**Problem**.
Would you show every line from the records that holds "grau"?

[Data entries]
::::
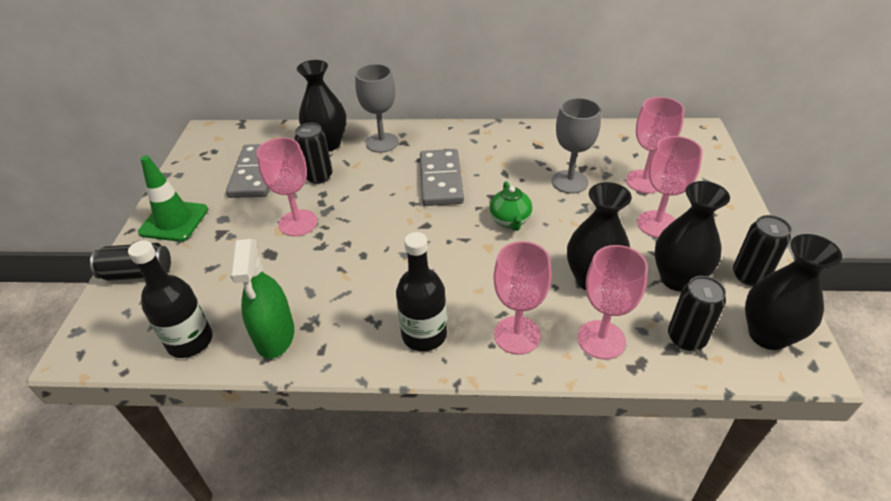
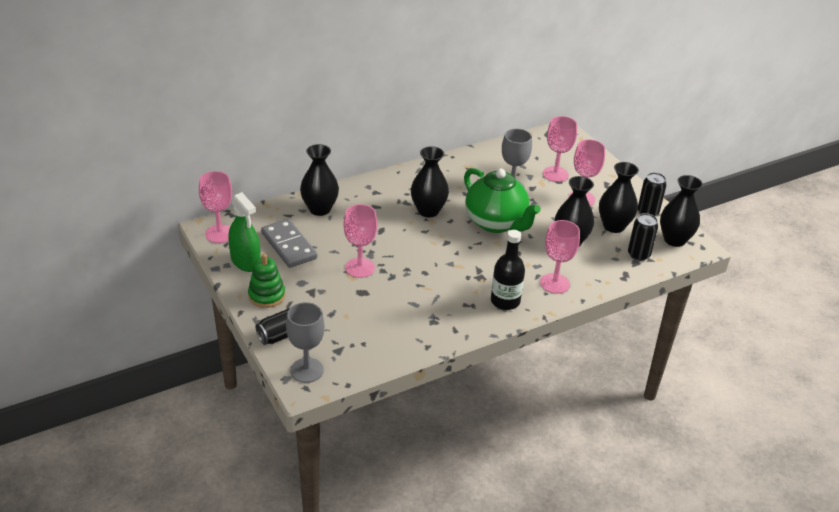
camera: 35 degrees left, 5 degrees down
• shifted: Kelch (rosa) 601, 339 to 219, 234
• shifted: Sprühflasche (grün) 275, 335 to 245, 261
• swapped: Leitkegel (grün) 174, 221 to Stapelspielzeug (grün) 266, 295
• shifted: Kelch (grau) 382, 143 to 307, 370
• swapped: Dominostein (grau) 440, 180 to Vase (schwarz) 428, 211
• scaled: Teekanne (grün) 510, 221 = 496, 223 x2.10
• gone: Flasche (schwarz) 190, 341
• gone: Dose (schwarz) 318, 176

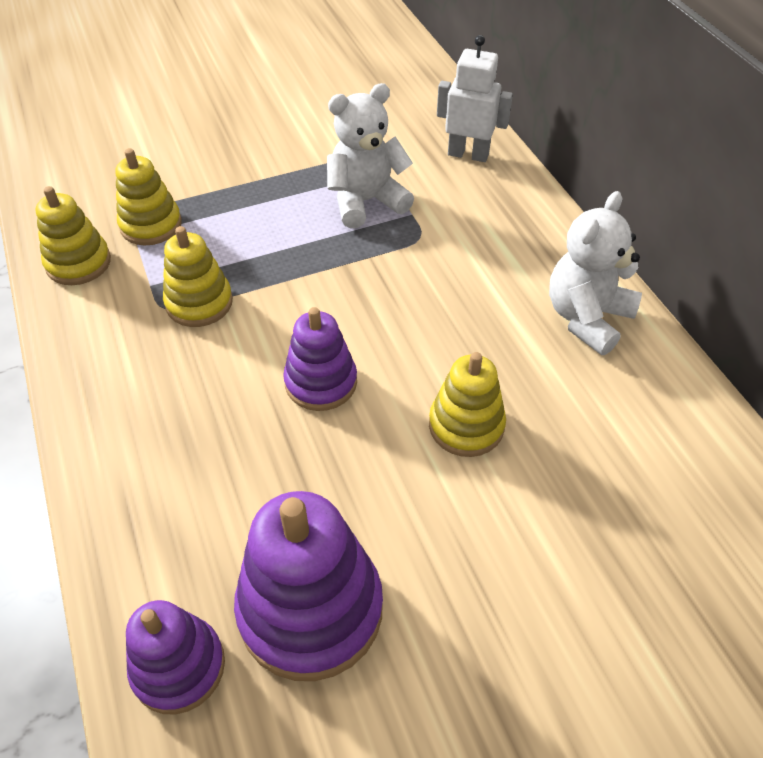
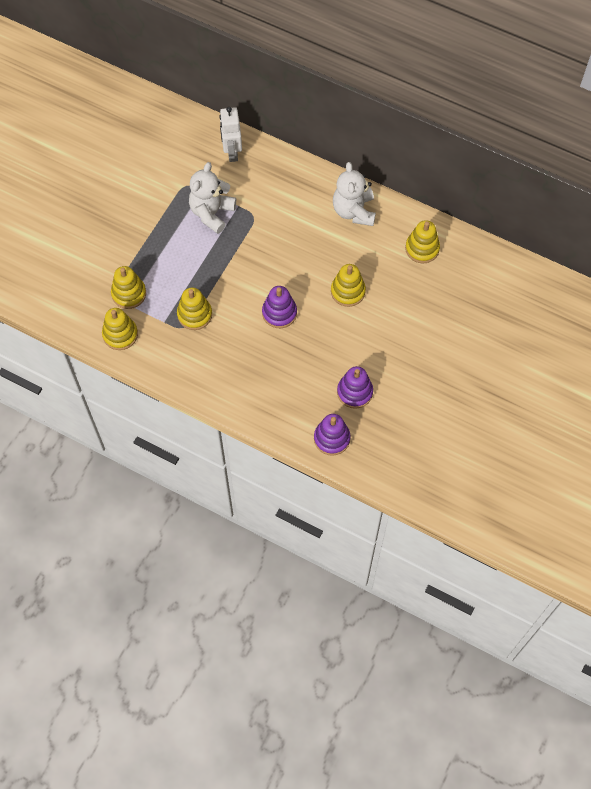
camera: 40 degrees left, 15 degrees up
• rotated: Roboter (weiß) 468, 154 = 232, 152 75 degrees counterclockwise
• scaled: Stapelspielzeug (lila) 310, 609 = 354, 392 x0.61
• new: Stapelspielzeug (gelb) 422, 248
::::
**Solved exercise**.
• shifted: Kelch (grau) 382, 143 to 307, 370
• swapped: Dominostein (grau) 440, 180 to Vase (schwarz) 428, 211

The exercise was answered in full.